** PROBLEM DESCRIPTION **
Please find all lines containing "none" in the listing below and copy them.

** SUPPLIED DATA **
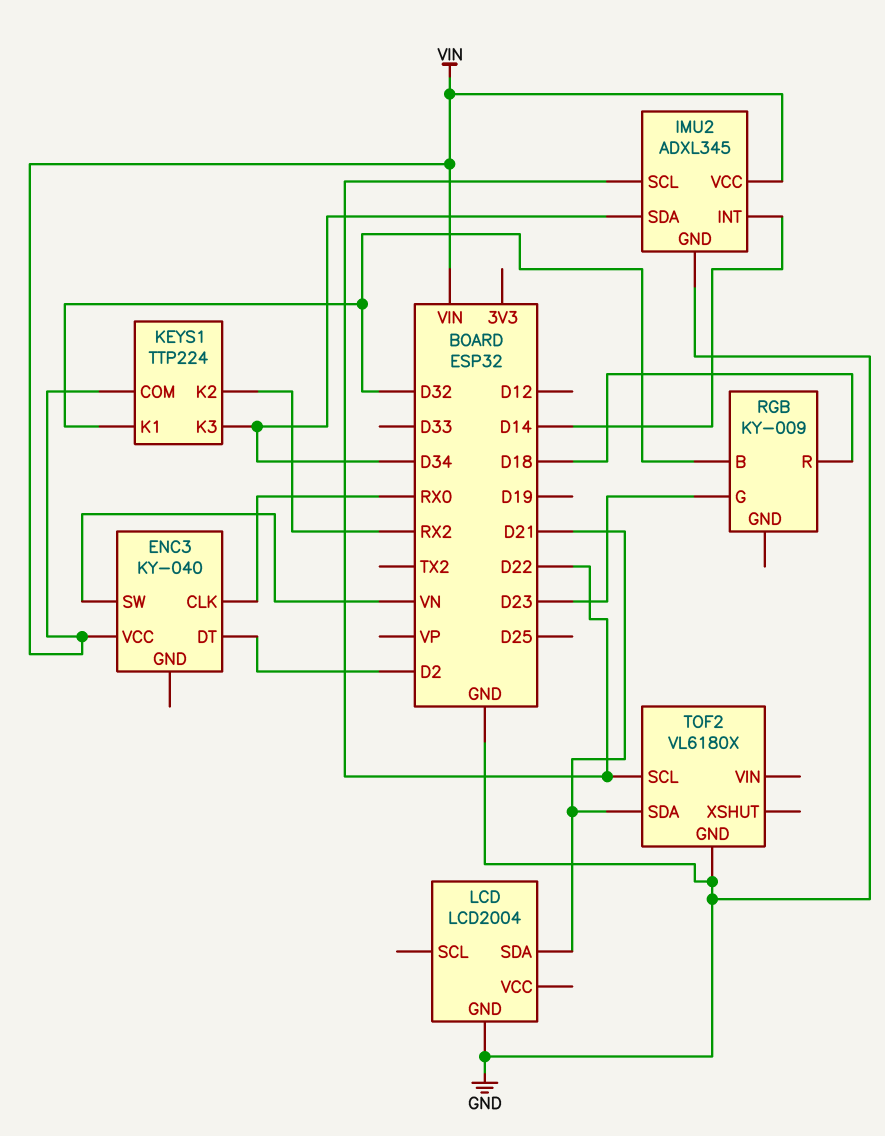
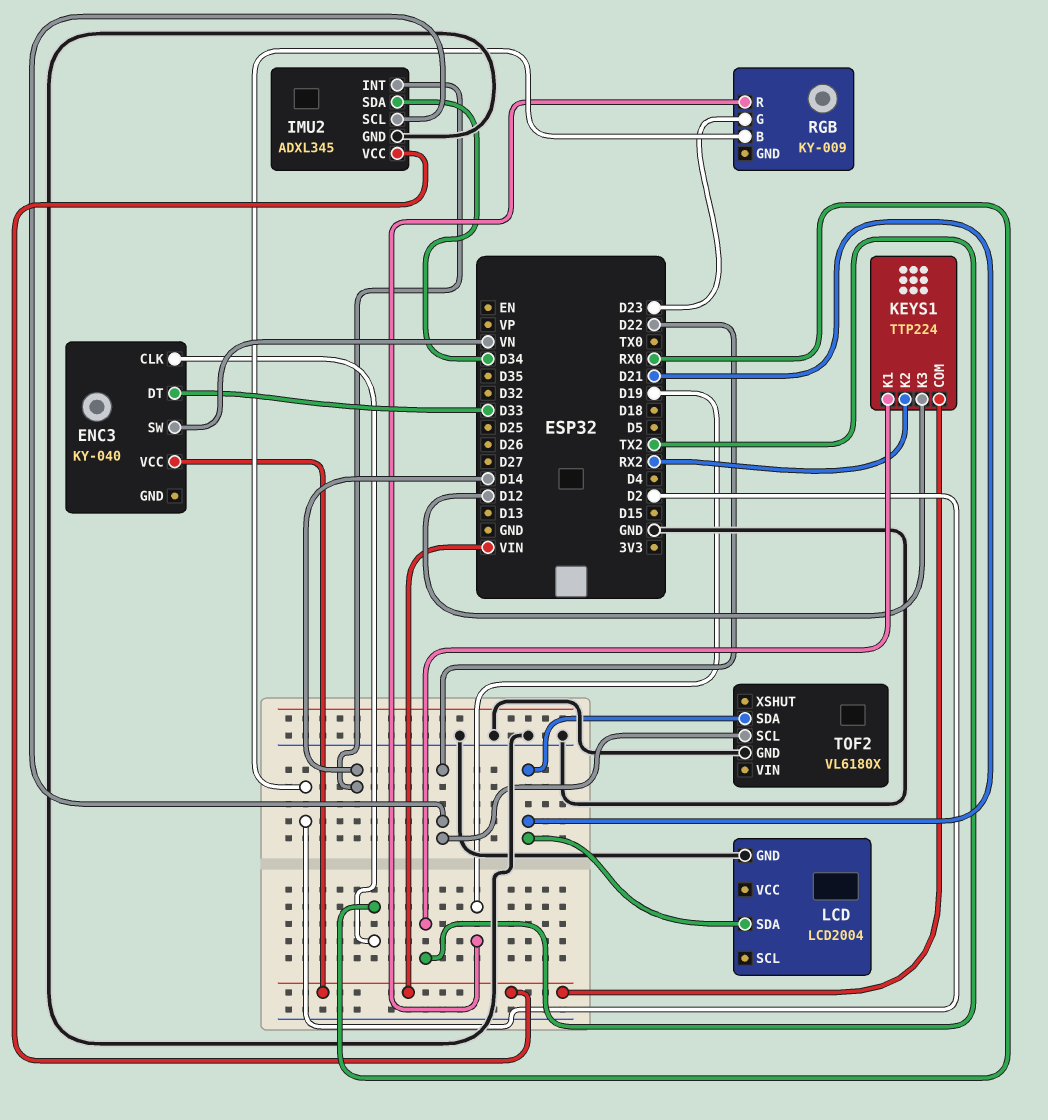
ENC3 pin DT: D2 -> D33
KEYS1 pin K1: D32 -> TX2
KEYS1 pin K3: D34 -> D12
RGB pin B: D32 -> D2
RGB pin R: D18 -> D19

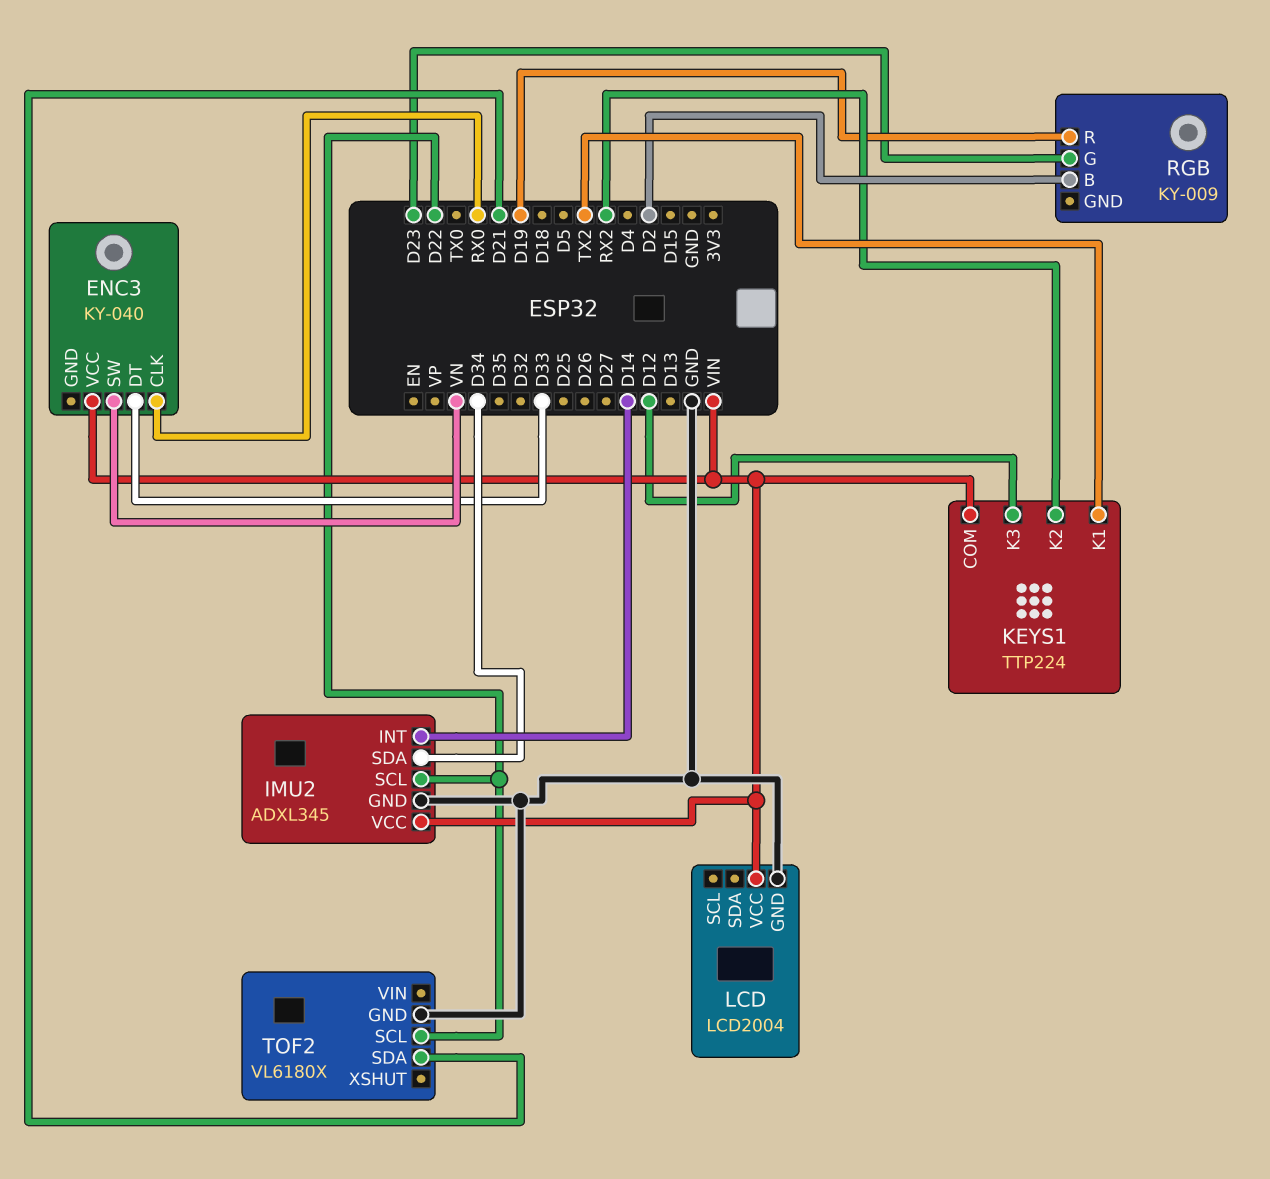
LCD pin SDA: D21 -> none
LCD pin VCC: none -> VIN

** ANSWER BOX **
LCD pin SDA: D21 -> none
LCD pin VCC: none -> VIN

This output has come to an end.